**Task objective**
Take every line from the material that has the word "grey" in it.

**Information**
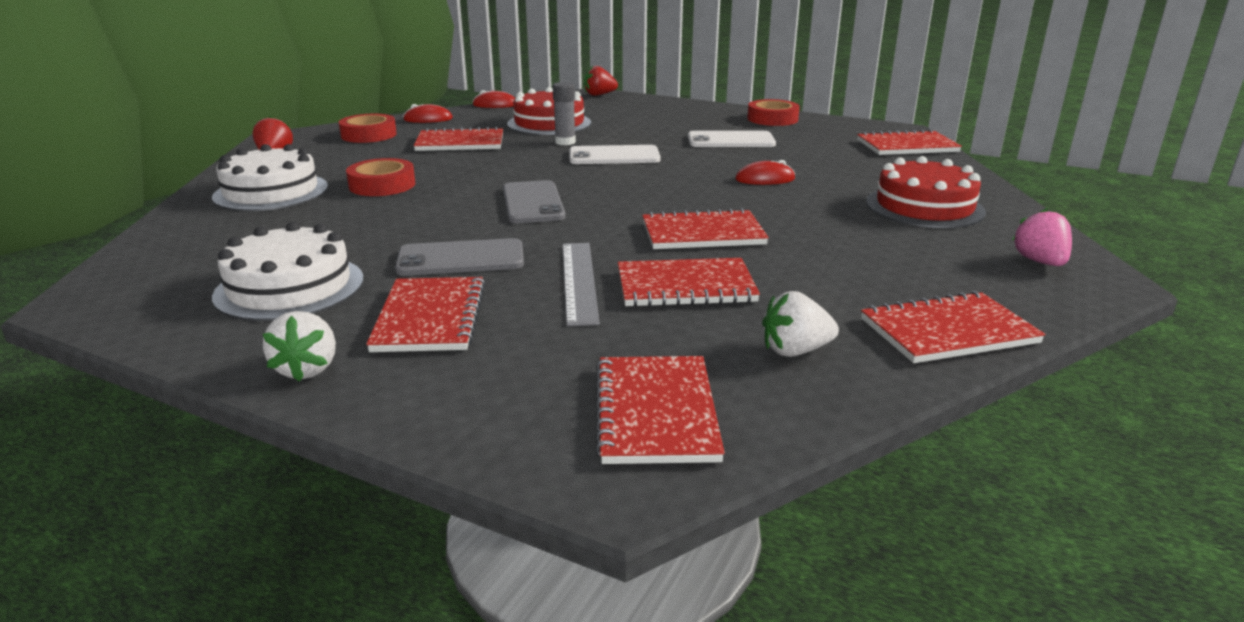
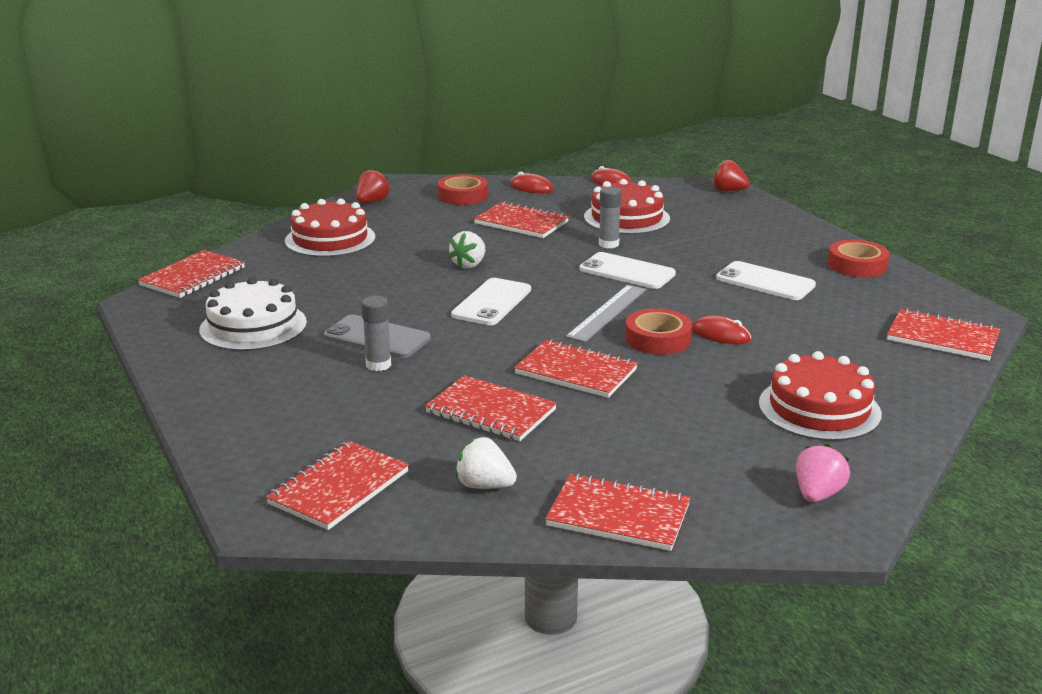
camera: 35 degrees right, 0 degrees up
white cake [212,144,328,211] -> red cake [285,198,375,257]
white strawberry [263,311,336,382] -> white strawberry moved to [448,231,485,269]
red tape [346,158,415,196] -> red tape moved to [625,308,692,355]
red notebook [366,277,485,352] -> red notebook moved to [138,250,245,298]
grey phone [503,180,566,223] -> white phone [451,278,531,325]
grey ruler [563,243,600,326] -> grey ruler moved to [566,285,647,342]
none -> grey glue stick [361,296,391,371]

**Output of the task**
grey phone [503,180,566,223] -> white phone [451,278,531,325]
grey ruler [563,243,600,326] -> grey ruler moved to [566,285,647,342]
none -> grey glue stick [361,296,391,371]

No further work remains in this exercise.